Records contained in a dataset:

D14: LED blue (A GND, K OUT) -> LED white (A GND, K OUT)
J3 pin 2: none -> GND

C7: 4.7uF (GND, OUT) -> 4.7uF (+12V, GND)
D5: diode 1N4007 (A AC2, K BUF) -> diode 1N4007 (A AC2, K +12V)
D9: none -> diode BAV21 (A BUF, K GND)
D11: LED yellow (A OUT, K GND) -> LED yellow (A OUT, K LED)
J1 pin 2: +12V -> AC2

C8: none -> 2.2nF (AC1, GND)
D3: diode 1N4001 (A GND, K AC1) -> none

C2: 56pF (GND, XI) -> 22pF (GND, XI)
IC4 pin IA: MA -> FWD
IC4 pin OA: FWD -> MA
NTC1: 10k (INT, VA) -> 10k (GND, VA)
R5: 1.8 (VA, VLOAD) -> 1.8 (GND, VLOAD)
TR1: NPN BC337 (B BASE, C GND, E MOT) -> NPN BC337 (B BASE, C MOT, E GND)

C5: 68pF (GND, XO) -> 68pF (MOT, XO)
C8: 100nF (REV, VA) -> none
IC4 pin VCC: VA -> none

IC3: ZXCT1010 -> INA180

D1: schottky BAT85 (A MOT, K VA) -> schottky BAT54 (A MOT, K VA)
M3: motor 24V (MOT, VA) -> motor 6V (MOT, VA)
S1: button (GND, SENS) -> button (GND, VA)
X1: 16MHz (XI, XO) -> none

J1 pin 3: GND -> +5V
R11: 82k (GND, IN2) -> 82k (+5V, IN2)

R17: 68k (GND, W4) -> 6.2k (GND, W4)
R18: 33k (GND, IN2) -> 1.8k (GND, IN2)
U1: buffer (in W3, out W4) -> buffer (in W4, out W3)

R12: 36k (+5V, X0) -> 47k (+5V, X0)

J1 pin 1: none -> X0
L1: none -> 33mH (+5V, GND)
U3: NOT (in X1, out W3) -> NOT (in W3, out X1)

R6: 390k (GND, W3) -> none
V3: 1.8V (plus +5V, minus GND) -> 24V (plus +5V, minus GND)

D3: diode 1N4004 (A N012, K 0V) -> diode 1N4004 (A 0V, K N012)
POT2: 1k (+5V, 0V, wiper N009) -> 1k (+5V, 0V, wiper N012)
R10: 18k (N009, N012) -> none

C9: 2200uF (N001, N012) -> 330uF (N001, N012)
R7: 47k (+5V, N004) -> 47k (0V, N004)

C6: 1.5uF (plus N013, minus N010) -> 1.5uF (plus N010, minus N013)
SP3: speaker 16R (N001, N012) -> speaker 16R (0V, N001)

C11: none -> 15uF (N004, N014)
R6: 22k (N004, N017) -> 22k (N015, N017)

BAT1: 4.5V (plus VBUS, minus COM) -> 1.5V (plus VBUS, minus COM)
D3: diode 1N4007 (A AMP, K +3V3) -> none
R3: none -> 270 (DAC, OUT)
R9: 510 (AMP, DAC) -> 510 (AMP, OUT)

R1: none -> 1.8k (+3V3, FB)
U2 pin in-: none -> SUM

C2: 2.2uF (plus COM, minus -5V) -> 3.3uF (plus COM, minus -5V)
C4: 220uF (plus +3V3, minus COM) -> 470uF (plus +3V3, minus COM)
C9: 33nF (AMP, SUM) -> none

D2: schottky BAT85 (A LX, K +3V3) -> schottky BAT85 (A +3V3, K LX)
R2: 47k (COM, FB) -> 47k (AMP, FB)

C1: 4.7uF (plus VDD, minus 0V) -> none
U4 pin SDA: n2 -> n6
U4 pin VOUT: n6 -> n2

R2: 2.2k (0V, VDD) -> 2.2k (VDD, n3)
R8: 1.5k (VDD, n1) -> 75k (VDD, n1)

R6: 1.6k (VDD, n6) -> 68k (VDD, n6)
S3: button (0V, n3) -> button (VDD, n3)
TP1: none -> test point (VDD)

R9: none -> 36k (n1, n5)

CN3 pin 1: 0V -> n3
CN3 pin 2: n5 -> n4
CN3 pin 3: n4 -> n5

= Problem to solve =
Will you return exactly the lines above from the one with "S1: button (GND, SENS) -> button (GND, VA)" down to the one with "D3: diode 1N4004", counting both as part of the range?

= Solution below =
S1: button (GND, SENS) -> button (GND, VA)
X1: 16MHz (XI, XO) -> none

J1 pin 3: GND -> +5V
R11: 82k (GND, IN2) -> 82k (+5V, IN2)

R17: 68k (GND, W4) -> 6.2k (GND, W4)
R18: 33k (GND, IN2) -> 1.8k (GND, IN2)
U1: buffer (in W3, out W4) -> buffer (in W4, out W3)

R12: 36k (+5V, X0) -> 47k (+5V, X0)

J1 pin 1: none -> X0
L1: none -> 33mH (+5V, GND)
U3: NOT (in X1, out W3) -> NOT (in W3, out X1)

R6: 390k (GND, W3) -> none
V3: 1.8V (plus +5V, minus GND) -> 24V (plus +5V, minus GND)

D3: diode 1N4004 (A N012, K 0V) -> diode 1N4004 (A 0V, K N012)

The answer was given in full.